* **WHAT THE EXERCISE ASKS**: For this exercise, please find the lines in the entries that include the word "orange" and copy them.

[Scene edit records]
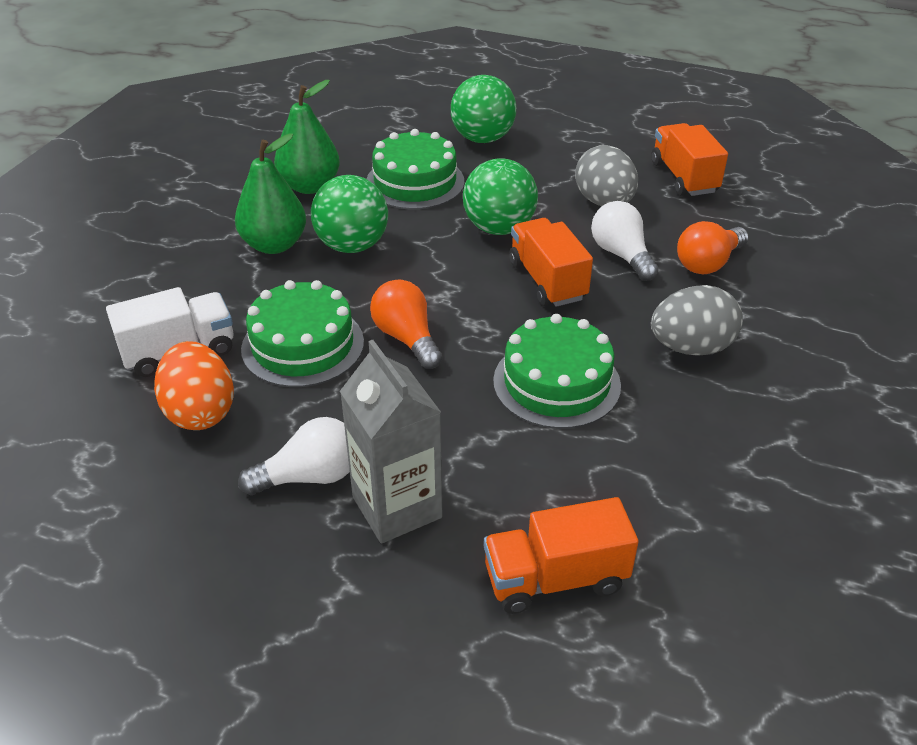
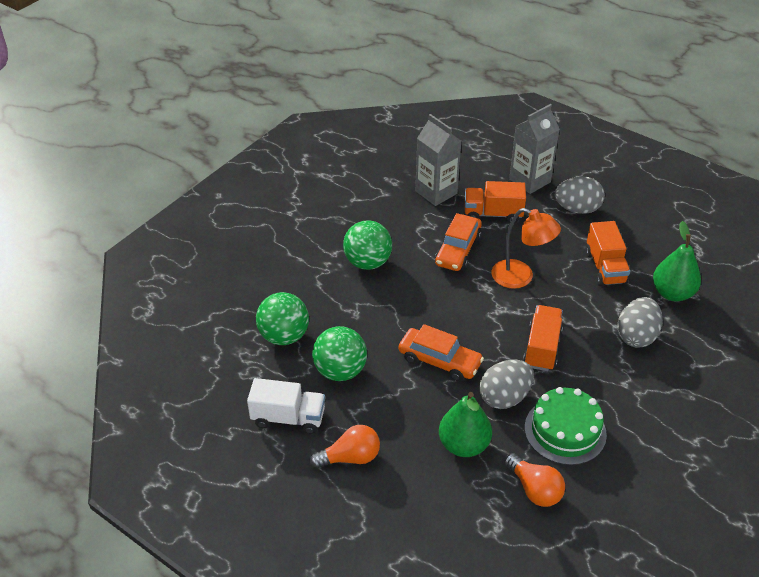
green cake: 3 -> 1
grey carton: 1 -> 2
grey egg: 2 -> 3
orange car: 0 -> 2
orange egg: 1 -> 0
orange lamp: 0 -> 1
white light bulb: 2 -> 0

* **TASK RESULT**:
orange car: 0 -> 2
orange egg: 1 -> 0
orange lamp: 0 -> 1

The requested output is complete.